◆ INPUT MATERIAL
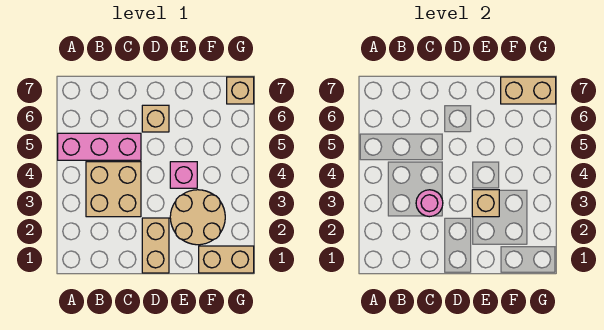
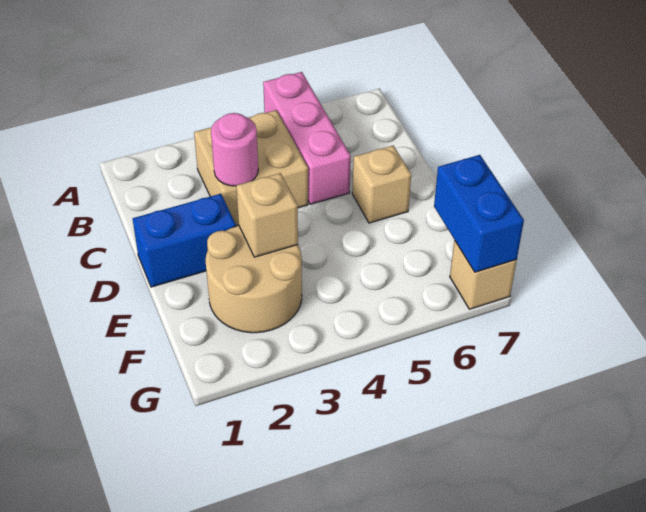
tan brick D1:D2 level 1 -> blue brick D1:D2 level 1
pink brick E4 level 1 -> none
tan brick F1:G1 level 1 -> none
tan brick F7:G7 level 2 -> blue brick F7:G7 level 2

---

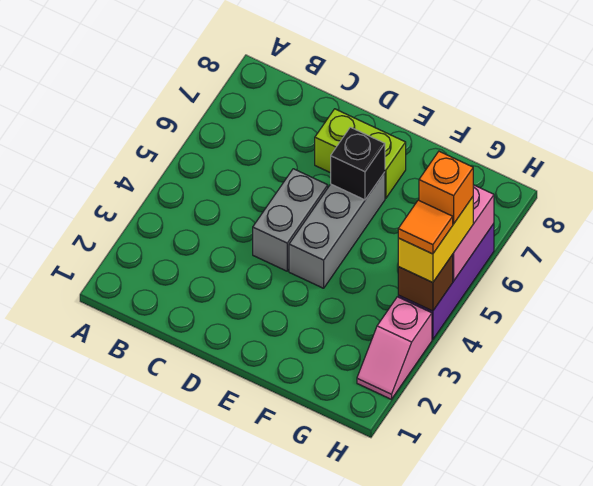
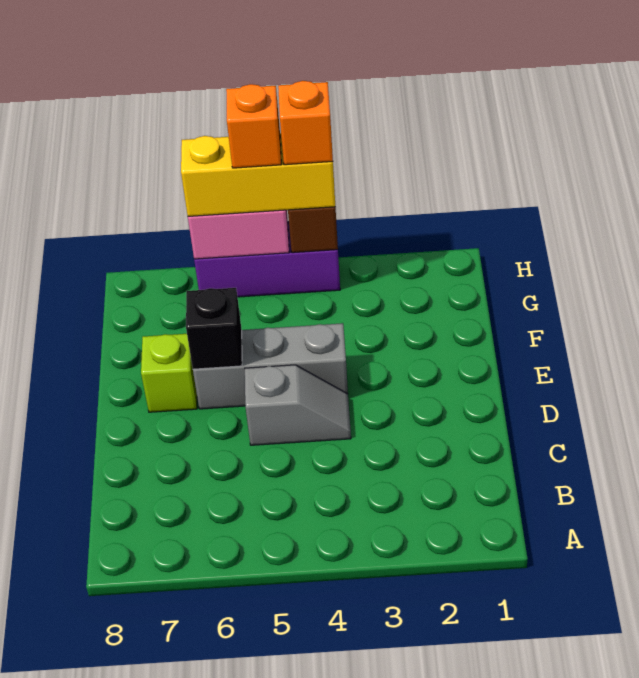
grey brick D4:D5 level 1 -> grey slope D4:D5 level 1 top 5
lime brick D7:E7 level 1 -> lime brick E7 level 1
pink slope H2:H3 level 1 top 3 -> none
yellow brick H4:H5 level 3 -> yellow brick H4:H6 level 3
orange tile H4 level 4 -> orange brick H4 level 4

---

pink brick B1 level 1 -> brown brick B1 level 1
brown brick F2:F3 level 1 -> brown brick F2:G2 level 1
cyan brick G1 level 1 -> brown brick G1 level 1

◆ WHAT IS BEING ASKED
Using the entries above, repeat only the lines from the one containing "pink slope H2:H3 level 1 top 3 -> none" through the one containing "orange tile H4", end lines included.

◆ SOLUTION TO THIS PROBLEM
pink slope H2:H3 level 1 top 3 -> none
yellow brick H4:H5 level 3 -> yellow brick H4:H6 level 3
orange tile H4 level 4 -> orange brick H4 level 4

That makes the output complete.